Repeat exactly the lines from the start of the records below through the line that contains "rose-pink pan (no. 3 from left)", including both.

__Given records__.
((
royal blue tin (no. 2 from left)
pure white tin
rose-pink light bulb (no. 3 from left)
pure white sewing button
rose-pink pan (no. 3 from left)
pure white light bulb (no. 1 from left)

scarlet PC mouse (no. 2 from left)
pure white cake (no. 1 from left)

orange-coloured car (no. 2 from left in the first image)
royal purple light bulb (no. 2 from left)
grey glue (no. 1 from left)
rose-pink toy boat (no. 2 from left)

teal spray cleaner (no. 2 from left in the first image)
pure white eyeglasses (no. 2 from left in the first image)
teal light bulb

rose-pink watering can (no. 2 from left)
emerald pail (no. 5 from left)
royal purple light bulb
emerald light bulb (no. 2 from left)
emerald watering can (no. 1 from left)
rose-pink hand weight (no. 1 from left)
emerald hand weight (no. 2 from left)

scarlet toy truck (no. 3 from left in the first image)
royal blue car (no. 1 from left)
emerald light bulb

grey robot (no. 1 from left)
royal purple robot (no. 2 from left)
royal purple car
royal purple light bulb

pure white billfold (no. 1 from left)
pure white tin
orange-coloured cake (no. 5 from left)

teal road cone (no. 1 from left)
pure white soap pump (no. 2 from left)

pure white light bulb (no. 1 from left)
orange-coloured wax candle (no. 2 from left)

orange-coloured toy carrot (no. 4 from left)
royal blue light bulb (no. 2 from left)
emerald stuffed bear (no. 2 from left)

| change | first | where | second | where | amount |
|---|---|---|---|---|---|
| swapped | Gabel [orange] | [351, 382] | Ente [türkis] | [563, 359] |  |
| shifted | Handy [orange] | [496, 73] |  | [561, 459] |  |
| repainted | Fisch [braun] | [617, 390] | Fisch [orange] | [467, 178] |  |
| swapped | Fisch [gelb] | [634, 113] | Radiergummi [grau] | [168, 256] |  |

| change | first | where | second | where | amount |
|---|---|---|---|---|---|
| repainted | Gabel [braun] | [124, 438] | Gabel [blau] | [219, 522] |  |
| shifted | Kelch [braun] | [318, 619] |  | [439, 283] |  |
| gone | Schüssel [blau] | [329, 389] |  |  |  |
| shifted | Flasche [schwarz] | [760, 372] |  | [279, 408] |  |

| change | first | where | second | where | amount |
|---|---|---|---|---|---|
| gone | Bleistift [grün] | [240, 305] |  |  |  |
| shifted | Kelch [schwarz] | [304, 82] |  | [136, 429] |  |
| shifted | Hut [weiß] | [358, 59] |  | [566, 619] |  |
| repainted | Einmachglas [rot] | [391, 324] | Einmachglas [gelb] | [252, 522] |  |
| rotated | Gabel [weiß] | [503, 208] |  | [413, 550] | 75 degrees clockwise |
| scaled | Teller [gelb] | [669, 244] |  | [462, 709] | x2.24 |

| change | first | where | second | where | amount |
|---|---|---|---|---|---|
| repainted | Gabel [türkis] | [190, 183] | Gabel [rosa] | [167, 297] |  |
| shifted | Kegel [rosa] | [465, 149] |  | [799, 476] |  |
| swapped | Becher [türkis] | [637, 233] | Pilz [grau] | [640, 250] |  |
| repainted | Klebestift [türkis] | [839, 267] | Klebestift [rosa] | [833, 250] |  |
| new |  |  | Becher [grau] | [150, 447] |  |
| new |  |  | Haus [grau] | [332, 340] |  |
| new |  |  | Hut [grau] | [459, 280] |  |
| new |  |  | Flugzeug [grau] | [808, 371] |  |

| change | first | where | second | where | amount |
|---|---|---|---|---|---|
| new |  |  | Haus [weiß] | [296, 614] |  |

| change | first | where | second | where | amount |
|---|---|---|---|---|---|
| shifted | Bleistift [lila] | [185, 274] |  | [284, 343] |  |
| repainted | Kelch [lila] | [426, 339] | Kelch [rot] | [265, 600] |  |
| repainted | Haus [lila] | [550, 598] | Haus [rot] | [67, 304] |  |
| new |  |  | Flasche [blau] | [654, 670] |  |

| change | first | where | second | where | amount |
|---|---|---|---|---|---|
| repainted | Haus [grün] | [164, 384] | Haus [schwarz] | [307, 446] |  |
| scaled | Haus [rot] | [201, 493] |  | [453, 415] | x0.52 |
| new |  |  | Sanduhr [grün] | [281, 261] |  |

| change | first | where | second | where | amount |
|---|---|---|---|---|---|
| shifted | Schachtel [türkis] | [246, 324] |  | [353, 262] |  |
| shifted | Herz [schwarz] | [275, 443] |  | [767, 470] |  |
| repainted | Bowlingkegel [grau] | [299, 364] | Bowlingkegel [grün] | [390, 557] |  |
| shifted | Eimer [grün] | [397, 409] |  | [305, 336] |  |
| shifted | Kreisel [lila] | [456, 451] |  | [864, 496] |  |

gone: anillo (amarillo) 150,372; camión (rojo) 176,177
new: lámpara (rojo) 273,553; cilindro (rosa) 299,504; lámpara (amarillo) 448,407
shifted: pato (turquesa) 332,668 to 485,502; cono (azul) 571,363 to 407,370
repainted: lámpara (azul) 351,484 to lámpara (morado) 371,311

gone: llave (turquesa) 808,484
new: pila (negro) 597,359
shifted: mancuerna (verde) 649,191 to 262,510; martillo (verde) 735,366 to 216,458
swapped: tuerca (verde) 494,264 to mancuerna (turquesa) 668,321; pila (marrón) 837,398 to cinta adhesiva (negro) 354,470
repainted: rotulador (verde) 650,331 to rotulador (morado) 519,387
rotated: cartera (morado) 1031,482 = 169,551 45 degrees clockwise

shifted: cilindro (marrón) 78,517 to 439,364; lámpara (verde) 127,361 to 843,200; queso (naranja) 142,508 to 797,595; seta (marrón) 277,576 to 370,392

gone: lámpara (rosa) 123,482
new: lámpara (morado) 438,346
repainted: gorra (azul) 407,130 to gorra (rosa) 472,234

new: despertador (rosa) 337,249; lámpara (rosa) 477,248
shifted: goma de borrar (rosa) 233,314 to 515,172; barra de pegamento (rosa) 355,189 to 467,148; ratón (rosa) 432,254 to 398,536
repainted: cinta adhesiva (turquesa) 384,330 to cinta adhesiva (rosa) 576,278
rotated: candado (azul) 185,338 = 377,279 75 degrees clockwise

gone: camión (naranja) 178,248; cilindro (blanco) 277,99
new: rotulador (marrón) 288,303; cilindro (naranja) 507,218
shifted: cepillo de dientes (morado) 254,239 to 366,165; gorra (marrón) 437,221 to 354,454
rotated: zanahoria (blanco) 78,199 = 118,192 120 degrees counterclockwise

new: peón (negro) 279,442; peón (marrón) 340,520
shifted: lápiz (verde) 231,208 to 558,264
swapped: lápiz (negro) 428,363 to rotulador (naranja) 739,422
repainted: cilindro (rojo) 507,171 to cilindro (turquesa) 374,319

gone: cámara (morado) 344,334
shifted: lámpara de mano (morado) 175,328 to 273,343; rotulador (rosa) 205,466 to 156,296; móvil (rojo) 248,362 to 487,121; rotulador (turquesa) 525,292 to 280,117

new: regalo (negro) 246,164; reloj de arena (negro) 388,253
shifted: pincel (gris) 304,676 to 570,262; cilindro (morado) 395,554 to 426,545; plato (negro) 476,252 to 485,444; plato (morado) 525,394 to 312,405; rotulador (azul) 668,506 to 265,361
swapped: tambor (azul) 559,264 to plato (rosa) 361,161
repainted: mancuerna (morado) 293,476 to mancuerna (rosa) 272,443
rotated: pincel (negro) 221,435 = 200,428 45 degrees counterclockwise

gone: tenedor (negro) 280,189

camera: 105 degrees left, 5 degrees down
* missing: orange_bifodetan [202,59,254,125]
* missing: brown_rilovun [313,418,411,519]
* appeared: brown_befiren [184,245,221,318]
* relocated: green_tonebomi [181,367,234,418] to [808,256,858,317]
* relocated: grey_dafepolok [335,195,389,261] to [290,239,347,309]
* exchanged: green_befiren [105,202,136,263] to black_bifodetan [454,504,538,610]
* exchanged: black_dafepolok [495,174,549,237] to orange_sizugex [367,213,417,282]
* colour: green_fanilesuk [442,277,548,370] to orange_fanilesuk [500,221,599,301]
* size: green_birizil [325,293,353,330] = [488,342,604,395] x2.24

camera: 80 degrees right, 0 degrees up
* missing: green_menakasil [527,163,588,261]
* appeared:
))
__Response for this exercise__.
royal blue tin (no. 2 from left)
pure white tin
rose-pink light bulb (no. 3 from left)
pure white sewing button
rose-pink pan (no. 3 from left)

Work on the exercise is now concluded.